Items from a dataset:
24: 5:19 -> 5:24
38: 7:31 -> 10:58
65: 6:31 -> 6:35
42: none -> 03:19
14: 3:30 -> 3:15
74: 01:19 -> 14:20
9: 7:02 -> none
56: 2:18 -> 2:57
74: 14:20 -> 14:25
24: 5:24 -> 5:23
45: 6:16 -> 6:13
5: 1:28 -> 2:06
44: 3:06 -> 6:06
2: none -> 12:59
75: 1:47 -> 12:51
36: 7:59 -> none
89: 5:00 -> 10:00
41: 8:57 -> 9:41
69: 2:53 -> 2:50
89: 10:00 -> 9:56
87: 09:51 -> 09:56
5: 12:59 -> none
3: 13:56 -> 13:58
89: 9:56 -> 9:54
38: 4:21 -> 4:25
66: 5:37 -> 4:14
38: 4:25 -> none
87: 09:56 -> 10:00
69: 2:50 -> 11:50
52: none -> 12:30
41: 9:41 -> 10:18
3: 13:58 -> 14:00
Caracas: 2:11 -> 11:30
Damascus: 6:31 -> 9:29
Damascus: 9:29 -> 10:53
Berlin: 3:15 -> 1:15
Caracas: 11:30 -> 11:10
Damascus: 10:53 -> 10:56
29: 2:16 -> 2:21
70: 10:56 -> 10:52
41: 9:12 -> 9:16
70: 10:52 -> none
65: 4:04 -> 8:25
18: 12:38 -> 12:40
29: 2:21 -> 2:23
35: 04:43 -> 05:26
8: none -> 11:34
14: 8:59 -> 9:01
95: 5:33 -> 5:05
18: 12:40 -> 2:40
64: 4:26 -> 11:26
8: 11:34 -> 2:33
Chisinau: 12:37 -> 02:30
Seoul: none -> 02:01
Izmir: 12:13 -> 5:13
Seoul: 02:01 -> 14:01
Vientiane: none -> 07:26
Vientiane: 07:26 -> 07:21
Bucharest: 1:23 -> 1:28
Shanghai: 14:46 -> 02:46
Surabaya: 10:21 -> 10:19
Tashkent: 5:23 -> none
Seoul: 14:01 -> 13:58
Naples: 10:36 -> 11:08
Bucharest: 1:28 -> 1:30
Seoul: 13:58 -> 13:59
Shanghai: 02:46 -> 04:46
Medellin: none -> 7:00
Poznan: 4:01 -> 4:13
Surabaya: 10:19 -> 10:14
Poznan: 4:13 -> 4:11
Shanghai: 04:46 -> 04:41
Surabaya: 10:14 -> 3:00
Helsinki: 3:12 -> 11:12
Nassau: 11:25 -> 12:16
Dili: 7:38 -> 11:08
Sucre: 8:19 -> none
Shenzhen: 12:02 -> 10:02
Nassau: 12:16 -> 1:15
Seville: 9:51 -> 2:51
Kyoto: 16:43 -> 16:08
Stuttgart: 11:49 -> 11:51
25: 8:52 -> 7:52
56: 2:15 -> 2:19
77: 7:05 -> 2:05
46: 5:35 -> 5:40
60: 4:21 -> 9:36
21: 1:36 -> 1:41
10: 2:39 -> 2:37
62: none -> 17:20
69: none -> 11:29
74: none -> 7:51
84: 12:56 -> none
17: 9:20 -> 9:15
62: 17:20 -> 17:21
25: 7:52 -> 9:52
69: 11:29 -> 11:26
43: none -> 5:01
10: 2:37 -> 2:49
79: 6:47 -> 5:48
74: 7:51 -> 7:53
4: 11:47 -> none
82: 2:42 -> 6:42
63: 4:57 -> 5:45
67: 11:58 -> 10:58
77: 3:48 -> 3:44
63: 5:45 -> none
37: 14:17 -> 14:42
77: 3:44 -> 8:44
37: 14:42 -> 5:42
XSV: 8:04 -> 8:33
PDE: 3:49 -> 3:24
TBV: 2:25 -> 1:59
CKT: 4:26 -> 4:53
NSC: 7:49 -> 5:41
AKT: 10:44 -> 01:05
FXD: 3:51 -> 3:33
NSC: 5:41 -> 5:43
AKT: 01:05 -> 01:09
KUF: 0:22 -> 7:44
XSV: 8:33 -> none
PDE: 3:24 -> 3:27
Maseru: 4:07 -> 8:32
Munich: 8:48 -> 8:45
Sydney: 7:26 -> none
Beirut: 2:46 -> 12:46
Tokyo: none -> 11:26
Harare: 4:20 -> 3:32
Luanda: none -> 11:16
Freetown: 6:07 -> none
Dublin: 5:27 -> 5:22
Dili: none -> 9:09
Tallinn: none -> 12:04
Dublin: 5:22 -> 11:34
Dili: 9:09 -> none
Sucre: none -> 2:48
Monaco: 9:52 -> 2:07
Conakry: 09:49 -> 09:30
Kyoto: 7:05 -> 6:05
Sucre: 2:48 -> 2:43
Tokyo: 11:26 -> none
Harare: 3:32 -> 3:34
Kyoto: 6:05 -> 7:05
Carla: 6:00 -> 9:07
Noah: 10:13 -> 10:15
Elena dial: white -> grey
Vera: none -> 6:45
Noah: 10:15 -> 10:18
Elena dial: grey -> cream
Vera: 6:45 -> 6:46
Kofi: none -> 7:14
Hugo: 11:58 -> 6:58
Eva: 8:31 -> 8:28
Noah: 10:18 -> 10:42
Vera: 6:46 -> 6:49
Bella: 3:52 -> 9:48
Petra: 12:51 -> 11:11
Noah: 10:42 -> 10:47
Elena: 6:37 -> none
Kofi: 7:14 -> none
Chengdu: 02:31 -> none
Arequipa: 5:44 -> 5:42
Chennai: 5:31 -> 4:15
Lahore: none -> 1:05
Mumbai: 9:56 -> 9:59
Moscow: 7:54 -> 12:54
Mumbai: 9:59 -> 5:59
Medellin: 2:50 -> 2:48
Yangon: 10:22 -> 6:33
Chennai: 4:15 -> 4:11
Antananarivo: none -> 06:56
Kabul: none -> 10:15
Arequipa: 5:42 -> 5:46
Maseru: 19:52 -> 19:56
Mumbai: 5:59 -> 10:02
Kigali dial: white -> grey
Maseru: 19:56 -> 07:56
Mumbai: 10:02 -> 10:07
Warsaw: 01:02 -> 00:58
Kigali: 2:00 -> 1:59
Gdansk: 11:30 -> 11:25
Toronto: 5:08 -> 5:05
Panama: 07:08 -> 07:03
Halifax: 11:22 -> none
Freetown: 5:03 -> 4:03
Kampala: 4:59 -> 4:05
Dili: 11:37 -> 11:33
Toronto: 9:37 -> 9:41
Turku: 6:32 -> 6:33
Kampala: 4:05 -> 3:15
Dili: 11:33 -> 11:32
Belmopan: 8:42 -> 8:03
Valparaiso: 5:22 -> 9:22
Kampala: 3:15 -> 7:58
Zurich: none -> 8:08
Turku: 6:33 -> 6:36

Given problem |
Tally the lines in the rows above that contain the string "Bucharest", and give only the resulting number.

Right answer |
2